Written exercise: Rewrite the items from the line containing "Trace every road" through the line containing "road 2 (track): [(128,489),(0,485)]", inclusive, with "centreline" replaced by "centerline" and everything else left unchanged.

┏━━

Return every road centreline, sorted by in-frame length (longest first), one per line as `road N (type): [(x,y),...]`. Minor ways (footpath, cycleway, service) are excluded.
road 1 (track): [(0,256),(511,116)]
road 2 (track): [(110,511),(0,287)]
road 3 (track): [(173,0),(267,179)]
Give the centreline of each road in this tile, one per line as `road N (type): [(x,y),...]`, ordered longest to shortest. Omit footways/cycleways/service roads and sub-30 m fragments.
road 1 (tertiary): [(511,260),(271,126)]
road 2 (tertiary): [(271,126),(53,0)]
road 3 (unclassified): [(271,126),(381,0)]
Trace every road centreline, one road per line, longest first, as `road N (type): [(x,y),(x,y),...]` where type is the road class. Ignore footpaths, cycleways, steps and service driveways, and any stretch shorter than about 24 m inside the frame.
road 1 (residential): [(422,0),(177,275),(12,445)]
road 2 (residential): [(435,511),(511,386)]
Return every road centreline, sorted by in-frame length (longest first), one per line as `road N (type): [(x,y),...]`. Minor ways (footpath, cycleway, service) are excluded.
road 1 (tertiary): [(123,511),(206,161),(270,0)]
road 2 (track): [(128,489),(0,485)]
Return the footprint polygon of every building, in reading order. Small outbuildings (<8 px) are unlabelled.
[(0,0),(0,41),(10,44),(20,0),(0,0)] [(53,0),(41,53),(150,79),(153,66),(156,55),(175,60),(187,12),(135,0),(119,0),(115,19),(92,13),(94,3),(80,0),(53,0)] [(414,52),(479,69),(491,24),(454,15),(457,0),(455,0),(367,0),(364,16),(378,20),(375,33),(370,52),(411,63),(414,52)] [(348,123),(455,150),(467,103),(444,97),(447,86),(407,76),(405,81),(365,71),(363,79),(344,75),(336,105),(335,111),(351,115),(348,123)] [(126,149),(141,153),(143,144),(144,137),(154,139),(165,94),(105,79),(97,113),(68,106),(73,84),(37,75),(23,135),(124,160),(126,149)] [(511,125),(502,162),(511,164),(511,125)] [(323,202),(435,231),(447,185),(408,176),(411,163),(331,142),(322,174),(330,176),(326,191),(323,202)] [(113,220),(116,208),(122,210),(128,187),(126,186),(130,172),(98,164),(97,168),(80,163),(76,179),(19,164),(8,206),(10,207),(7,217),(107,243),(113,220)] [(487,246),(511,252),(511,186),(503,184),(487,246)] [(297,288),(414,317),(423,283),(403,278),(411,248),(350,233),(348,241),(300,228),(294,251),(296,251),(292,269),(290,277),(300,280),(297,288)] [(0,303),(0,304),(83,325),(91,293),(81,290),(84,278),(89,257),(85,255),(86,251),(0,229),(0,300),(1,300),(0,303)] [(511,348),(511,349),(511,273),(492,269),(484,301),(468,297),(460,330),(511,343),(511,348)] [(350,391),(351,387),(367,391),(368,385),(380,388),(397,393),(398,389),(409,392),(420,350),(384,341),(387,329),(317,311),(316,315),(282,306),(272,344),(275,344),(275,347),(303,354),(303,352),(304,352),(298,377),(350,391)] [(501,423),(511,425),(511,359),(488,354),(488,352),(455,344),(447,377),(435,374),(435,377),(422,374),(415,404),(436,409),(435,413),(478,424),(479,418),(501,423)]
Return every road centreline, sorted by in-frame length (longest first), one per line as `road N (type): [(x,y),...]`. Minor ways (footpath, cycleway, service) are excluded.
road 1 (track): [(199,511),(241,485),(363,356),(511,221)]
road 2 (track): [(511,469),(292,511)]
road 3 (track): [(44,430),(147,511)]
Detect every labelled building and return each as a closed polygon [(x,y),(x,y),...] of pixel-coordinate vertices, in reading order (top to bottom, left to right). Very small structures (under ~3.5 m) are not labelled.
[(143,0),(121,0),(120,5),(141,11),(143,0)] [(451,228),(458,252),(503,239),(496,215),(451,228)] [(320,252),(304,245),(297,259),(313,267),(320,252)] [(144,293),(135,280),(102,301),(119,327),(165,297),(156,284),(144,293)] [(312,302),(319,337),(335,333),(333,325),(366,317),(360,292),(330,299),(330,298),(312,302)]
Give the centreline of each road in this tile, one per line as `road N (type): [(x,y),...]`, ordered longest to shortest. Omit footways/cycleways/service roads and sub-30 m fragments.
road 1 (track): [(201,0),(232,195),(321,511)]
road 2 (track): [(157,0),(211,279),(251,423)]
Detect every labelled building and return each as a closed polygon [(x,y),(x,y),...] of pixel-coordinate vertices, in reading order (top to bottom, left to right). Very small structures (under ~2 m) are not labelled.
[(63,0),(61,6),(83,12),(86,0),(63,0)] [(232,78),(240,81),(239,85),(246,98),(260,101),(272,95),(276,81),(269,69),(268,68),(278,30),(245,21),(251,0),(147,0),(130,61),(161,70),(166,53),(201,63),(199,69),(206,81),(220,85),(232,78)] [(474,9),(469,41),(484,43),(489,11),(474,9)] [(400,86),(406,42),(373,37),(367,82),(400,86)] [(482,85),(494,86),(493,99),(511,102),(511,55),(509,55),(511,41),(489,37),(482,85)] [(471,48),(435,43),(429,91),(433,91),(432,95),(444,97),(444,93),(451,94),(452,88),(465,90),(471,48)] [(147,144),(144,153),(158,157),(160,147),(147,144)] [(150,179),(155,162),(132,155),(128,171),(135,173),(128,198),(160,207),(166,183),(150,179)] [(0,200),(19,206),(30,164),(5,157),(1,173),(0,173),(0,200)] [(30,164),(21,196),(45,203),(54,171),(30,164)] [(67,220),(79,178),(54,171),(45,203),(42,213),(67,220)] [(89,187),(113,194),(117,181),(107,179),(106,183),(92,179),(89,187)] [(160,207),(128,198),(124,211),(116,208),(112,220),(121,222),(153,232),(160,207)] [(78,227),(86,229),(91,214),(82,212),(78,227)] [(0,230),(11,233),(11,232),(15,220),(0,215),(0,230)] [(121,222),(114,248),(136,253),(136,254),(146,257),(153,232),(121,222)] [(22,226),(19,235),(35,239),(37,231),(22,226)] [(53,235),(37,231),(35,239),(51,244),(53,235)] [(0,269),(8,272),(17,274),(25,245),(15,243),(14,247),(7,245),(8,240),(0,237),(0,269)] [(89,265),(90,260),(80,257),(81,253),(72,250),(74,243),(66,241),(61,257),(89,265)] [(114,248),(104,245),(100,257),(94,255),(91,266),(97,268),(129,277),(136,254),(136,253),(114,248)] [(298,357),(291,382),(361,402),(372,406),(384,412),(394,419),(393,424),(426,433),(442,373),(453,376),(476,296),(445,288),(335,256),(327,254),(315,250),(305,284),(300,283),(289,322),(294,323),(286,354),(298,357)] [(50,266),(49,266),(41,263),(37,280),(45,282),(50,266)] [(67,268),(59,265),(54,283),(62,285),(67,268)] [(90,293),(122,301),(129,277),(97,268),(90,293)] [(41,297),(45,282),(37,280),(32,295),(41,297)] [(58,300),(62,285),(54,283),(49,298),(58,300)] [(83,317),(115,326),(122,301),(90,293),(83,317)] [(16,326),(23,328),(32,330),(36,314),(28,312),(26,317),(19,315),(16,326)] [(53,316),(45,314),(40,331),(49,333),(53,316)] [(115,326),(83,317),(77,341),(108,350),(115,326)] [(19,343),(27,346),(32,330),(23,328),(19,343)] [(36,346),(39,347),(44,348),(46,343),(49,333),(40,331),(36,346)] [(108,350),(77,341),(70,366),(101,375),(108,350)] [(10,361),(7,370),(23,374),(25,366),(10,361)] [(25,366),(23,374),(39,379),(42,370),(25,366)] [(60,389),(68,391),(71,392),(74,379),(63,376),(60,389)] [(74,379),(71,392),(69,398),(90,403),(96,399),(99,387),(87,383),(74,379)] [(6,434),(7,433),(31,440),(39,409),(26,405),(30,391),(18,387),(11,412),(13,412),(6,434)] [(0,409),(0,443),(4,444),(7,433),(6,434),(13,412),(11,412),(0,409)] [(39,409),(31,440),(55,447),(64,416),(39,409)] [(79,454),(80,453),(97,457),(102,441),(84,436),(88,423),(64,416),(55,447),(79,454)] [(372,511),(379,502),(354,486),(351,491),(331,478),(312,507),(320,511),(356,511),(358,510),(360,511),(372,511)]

┗━━

Output of the task:
Trace every road centerline, one road per line, longest first, as `road N (type): [(x,y),(x,y),...]` where type is the road class. Ignore footpaths, cycleways, steps and service driveways, and any stretch shorter than about 24 m inside the frame.
road 1 (residential): [(422,0),(177,275),(12,445)]
road 2 (residential): [(435,511),(511,386)]
Return every road centerline, sorted by in-frame length (longest first), one per line as `road N (type): [(x,y),...]`. Minor ways (footpath, cycleway, service) are excluded.
road 1 (tertiary): [(123,511),(206,161),(270,0)]
road 2 (track): [(128,489),(0,485)]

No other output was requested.